§ Work order
Beneath this line is the data. Output exactly the lines from the line with "tan plate B2 level 3 -> tan brick B2 level 3" to the line with "grey brick B4", both ends included, and nothing more.

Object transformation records
BEGIN
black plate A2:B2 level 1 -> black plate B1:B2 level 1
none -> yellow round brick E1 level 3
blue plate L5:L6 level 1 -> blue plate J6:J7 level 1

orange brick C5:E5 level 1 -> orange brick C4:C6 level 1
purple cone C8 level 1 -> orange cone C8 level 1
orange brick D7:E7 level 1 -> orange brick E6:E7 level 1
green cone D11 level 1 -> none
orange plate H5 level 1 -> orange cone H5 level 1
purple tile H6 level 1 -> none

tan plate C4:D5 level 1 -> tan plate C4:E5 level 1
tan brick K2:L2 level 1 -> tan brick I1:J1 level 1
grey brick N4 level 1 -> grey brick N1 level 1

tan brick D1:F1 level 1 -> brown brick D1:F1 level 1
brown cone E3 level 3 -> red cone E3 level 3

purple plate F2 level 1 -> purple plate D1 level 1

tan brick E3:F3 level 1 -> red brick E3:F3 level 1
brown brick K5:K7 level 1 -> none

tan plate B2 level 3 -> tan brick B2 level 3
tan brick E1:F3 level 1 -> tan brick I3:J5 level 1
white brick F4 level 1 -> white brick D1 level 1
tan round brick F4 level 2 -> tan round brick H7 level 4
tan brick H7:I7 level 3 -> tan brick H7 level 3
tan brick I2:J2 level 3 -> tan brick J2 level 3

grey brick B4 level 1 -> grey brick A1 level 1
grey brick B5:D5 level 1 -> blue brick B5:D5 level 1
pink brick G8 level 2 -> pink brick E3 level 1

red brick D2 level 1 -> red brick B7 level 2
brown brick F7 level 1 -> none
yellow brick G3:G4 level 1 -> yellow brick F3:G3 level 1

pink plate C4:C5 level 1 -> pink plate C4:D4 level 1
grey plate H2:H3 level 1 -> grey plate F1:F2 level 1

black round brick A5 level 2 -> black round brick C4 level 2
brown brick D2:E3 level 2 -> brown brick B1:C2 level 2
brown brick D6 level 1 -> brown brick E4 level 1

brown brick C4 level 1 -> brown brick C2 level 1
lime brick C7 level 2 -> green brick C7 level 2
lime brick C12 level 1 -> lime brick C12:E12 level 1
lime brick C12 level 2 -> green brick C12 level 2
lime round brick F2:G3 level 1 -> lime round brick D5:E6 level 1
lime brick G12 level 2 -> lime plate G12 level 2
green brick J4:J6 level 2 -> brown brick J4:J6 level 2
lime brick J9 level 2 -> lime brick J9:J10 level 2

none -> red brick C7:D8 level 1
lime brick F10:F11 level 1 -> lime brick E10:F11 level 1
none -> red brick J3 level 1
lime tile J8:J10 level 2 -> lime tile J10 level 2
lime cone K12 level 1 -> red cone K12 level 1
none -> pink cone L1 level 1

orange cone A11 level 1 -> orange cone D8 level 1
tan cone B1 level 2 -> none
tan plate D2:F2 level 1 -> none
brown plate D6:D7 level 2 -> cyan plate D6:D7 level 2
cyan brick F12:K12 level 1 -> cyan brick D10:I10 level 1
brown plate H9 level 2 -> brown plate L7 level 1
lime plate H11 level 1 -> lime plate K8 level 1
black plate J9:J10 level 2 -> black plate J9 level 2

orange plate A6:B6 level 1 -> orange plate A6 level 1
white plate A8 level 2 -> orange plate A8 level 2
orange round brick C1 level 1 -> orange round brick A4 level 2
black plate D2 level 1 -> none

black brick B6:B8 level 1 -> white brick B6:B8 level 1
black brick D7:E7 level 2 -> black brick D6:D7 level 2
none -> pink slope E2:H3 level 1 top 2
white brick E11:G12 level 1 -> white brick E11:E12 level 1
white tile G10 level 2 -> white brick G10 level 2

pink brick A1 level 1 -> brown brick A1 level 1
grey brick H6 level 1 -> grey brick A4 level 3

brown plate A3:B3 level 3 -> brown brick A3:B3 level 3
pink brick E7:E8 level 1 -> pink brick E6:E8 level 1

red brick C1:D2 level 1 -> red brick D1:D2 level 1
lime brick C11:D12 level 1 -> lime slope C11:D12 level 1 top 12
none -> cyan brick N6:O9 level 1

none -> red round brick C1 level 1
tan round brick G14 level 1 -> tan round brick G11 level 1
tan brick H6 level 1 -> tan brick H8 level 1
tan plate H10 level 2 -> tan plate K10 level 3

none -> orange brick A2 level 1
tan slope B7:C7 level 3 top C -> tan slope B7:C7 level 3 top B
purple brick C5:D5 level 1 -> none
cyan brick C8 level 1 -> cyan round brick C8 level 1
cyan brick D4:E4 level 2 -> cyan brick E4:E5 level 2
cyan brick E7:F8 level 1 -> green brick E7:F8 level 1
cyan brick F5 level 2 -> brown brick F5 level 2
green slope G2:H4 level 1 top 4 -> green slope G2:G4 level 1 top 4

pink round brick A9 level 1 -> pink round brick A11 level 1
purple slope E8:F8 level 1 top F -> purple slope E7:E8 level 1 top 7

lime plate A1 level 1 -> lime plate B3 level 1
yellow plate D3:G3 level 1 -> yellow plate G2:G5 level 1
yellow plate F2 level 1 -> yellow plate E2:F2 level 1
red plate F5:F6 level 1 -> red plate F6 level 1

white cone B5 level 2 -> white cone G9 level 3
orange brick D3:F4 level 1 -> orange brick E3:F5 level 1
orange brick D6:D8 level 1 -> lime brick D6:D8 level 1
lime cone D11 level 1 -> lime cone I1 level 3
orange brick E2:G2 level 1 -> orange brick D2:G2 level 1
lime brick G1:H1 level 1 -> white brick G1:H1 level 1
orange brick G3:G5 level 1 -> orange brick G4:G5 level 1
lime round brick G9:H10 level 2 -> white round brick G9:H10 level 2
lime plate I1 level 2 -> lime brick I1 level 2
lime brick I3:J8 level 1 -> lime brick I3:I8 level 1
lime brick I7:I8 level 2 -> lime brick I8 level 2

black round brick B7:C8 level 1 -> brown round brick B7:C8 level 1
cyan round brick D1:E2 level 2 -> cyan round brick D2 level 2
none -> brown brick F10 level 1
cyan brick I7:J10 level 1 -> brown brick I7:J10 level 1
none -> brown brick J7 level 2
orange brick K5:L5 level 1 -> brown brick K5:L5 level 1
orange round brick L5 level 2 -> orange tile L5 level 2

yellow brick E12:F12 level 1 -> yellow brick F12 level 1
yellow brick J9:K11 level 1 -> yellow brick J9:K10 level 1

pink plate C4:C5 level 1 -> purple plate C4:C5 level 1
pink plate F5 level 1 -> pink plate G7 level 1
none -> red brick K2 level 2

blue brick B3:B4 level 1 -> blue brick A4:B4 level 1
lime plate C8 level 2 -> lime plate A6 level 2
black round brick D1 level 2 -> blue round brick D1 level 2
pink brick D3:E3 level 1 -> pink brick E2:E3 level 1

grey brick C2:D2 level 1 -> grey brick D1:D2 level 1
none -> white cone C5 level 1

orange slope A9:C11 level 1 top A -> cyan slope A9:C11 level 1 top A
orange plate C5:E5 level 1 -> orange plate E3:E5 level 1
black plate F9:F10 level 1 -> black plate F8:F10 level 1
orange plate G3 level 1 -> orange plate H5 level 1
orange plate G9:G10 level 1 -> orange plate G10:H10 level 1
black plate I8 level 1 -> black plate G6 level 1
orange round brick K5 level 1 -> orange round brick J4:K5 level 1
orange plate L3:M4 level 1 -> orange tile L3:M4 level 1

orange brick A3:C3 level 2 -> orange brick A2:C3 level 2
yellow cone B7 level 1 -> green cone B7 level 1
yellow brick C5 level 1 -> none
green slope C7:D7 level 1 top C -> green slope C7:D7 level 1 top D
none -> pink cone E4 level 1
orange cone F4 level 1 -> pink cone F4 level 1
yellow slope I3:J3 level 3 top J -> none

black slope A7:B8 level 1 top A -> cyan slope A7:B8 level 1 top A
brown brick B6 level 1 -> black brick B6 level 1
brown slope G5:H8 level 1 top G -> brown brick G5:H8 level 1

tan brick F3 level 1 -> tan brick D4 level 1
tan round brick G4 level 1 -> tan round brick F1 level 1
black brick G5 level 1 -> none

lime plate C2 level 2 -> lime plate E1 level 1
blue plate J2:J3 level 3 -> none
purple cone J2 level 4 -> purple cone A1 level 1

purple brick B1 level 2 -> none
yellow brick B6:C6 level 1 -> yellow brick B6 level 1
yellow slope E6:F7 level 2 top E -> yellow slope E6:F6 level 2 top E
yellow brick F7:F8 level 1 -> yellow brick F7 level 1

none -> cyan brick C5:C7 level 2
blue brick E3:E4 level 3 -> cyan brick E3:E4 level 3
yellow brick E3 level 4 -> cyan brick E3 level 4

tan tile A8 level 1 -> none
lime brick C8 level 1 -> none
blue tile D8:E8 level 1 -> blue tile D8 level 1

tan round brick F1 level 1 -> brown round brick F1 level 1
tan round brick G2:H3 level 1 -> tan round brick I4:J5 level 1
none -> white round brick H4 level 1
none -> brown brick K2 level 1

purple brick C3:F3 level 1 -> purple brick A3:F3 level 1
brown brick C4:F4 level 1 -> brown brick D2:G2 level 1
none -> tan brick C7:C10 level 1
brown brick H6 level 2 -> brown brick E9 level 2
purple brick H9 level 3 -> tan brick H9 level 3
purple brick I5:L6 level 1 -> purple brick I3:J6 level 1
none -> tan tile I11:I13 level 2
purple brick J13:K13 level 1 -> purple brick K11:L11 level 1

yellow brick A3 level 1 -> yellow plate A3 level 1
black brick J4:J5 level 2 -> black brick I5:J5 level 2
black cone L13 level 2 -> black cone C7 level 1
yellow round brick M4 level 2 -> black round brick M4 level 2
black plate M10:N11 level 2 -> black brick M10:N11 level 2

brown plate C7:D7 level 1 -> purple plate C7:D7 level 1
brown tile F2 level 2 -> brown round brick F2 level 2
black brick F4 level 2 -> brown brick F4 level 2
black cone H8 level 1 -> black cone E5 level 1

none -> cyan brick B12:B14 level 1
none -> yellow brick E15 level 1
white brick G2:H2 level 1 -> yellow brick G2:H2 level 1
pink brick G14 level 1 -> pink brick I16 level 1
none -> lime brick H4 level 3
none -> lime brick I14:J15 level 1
END
§ Expected answer
tan plate B2 level 3 -> tan brick B2 level 3
tan brick E1:F3 level 1 -> tan brick I3:J5 level 1
white brick F4 level 1 -> white brick D1 level 1
tan round brick F4 level 2 -> tan round brick H7 level 4
tan brick H7:I7 level 3 -> tan brick H7 level 3
tan brick I2:J2 level 3 -> tan brick J2 level 3

grey brick B4 level 1 -> grey brick A1 level 1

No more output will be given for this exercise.